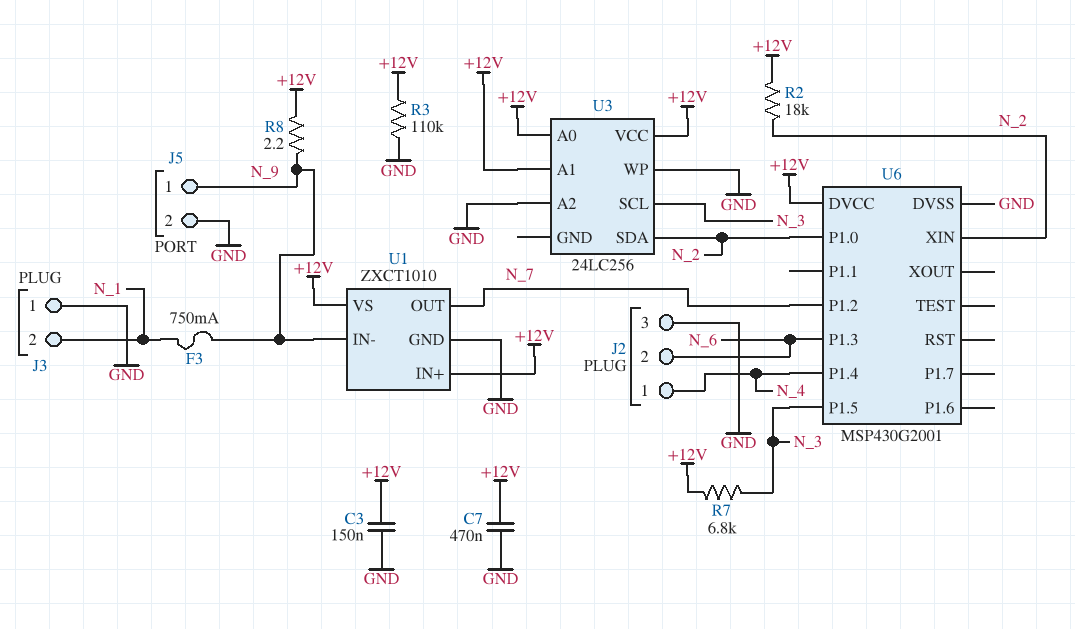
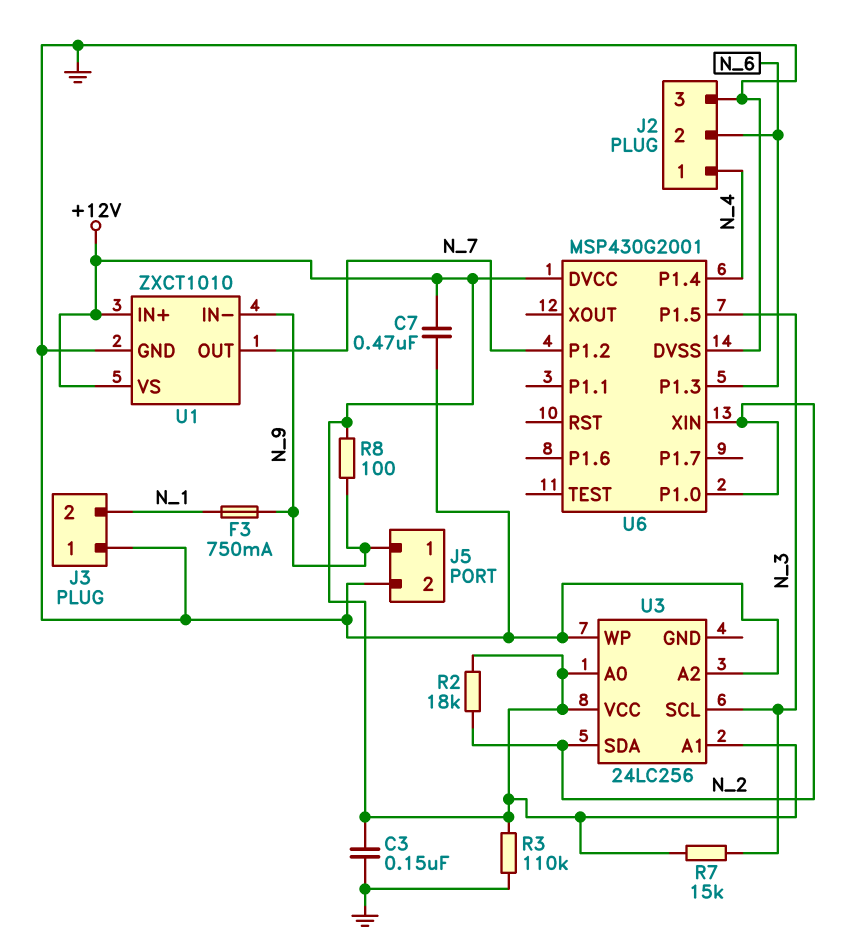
R7: 6.8k (+12V, N_3) -> 15k (+12V, N_3)
R8: 2.2 (+12V, N_9) -> 100 (+12V, N_9)

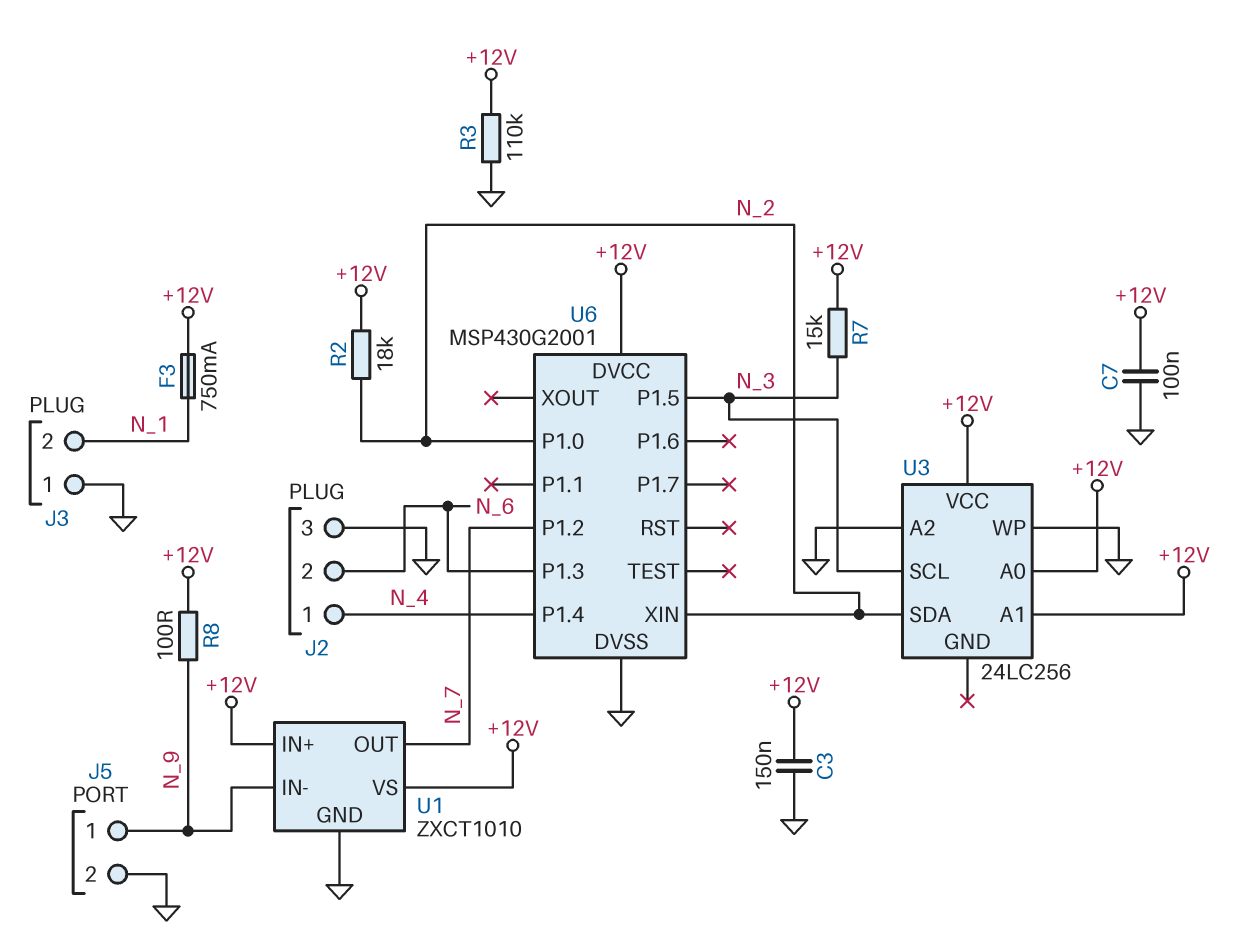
C7: 470nF (+12V, GND) -> 100nF (+12V, GND)
F3: 750mA (N_1, N_9) -> 750mA (+12V, N_1)

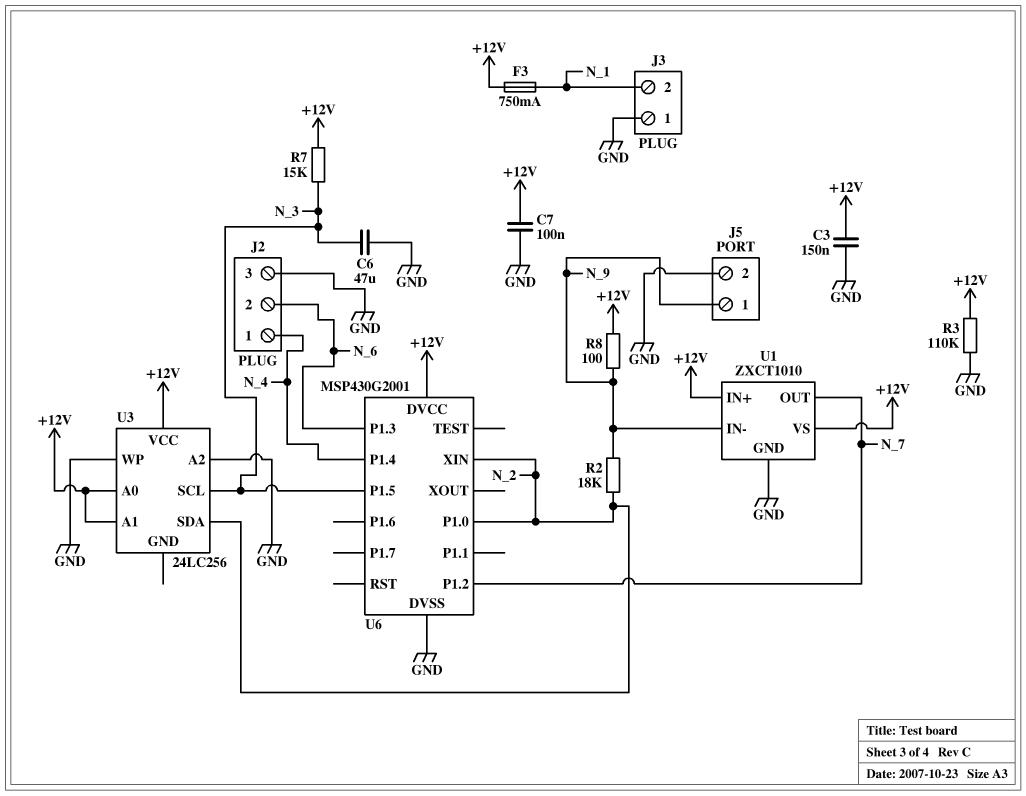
C6: none -> 47uF (GND, N_3)
R2: 18k (+12V, N_2) -> 18k (N_2, N_9)

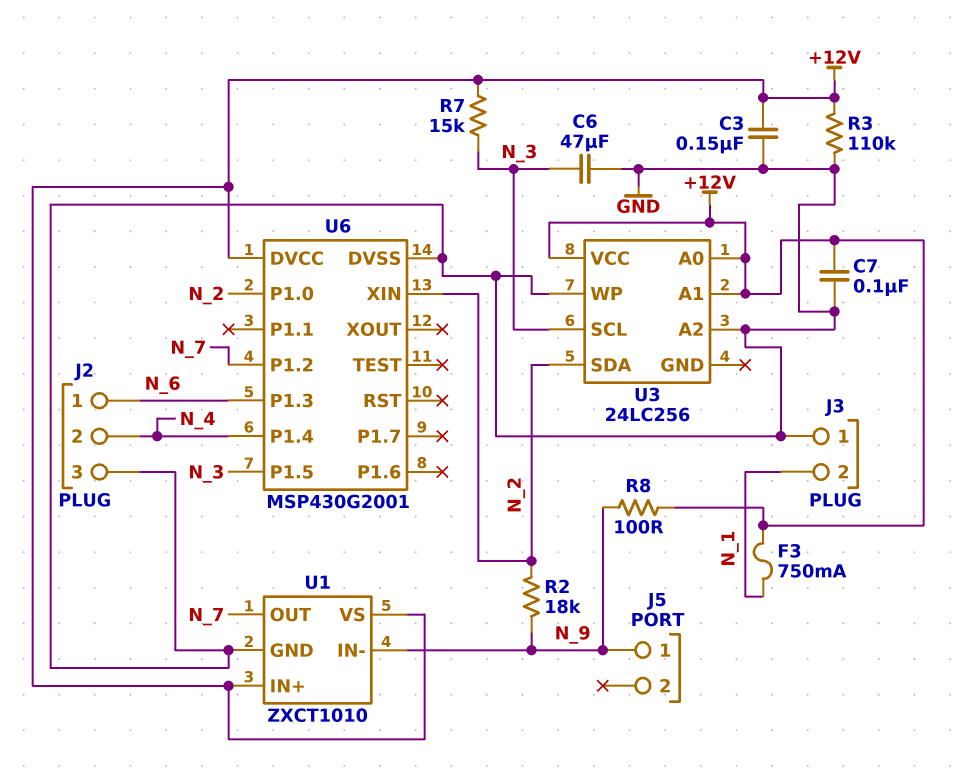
J2 pin 1: N_4 -> N_6
J2 pin 2: N_6 -> N_4
J5 pin 2: GND -> none

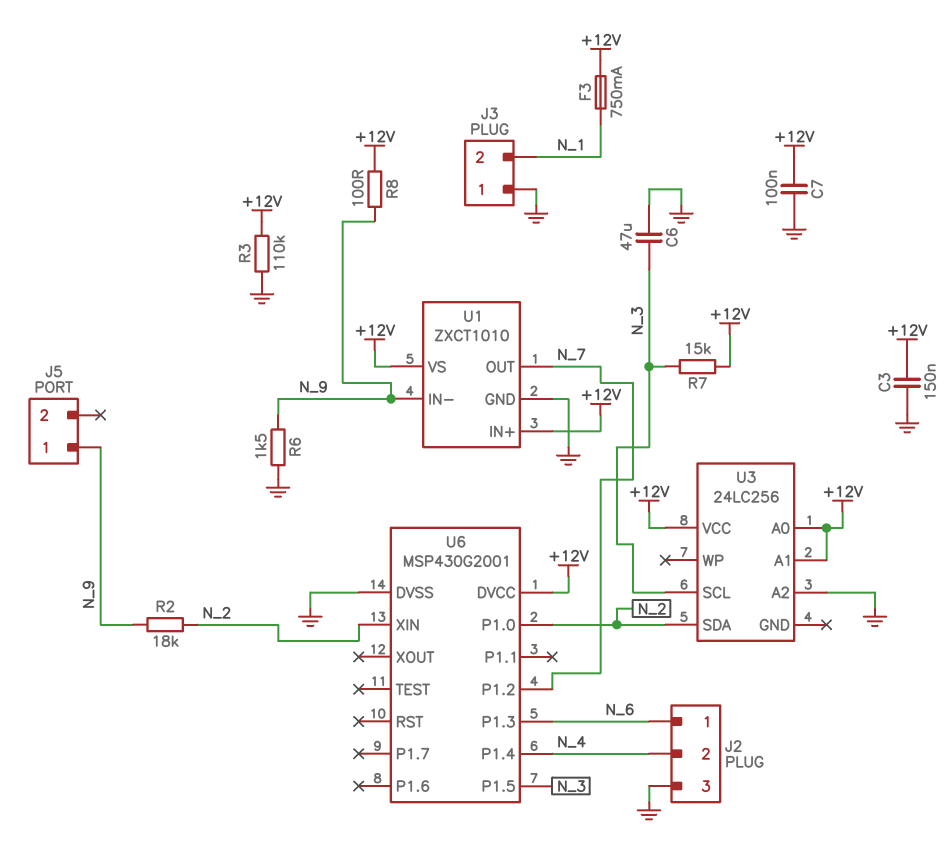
R6: none -> 1.5k (GND, N_9)
U3 pin WP: GND -> none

________

Look above for the line containing "F3: 750mA (N_1, N_9) -> 750mA (+12V, N_1)"; output that line and all lines after it through the last one exactly, without the pictures.

» Result of the exercise:
F3: 750mA (N_1, N_9) -> 750mA (+12V, N_1)

C6: none -> 47uF (GND, N_3)
R2: 18k (+12V, N_2) -> 18k (N_2, N_9)

J2 pin 1: N_4 -> N_6
J2 pin 2: N_6 -> N_4
J5 pin 2: GND -> none

R6: none -> 1.5k (GND, N_9)
U3 pin WP: GND -> none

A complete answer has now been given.